PROMPT – I need the lines below from the one with "brown cutting board: 1 -> 0" down to the one with "yellow screwdriver: 1 -> 0" reproduced exactly, both ends included, and nothing else.

DATASET CONTENT –
+-------+

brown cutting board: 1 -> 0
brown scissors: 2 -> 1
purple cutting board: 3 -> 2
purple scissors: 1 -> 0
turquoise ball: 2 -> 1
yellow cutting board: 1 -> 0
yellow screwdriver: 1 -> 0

+-------+

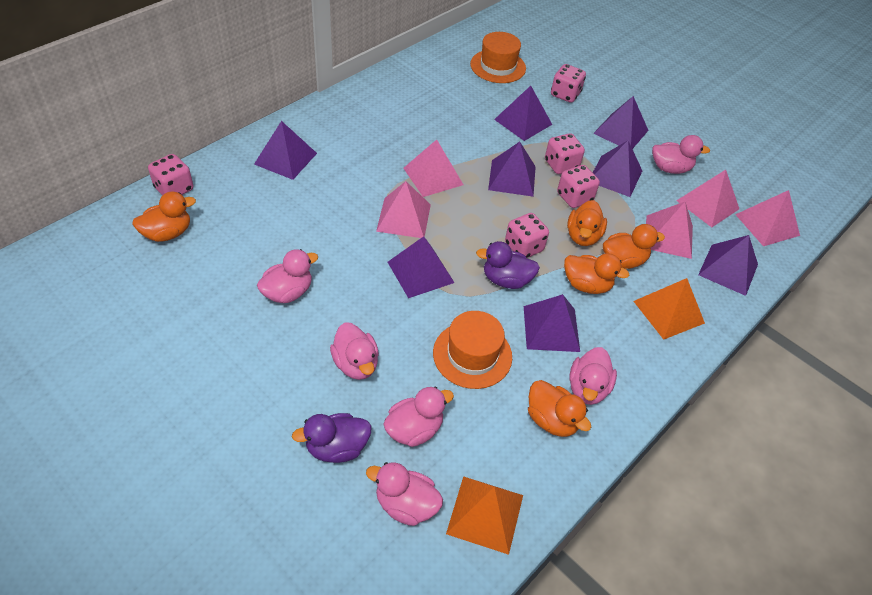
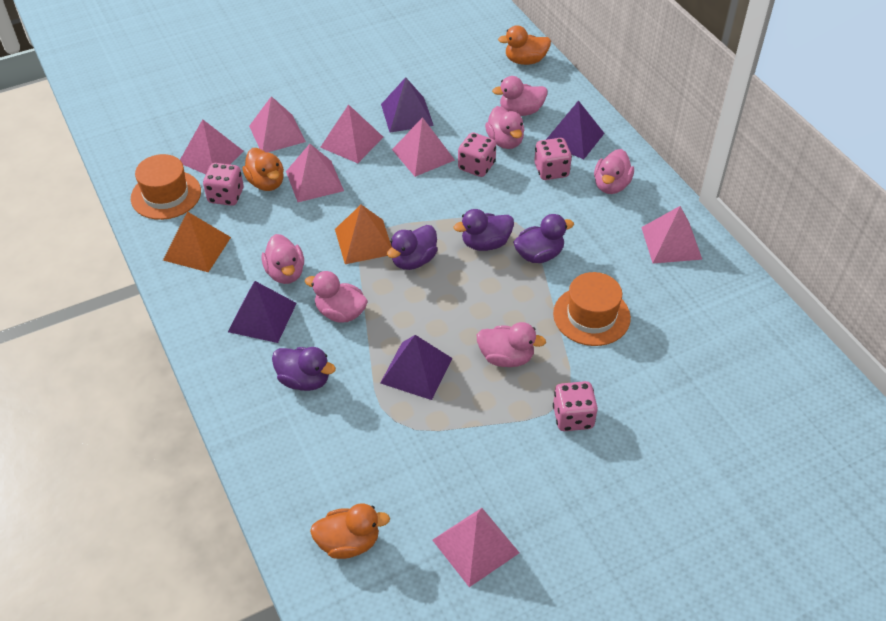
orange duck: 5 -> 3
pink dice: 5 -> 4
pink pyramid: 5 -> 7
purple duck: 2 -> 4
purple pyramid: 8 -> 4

+-------+

RESPONSE –
brown cutting board: 1 -> 0
brown scissors: 2 -> 1
purple cutting board: 3 -> 2
purple scissors: 1 -> 0
turquoise ball: 2 -> 1
yellow cutting board: 1 -> 0
yellow screwdriver: 1 -> 0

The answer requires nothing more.